**PROMPT:** Your answer should consist only of the lines below from the one with "blue brick E9:F9 level 2 -> none" through the one with "blue round brick J9 level 1 -> none", copied exactly.

═════ EXTRACTED MATERIAL

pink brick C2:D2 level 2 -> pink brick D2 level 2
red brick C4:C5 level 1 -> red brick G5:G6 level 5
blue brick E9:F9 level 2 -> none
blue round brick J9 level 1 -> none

══════════
═════ EXTRACTED MATERIAL

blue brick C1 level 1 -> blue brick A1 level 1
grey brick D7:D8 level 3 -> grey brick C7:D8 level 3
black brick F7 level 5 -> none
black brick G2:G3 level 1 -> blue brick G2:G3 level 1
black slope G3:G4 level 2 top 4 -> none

══════════

**YOUR SOLUTION:**
blue brick E9:F9 level 2 -> none
blue round brick J9 level 1 -> none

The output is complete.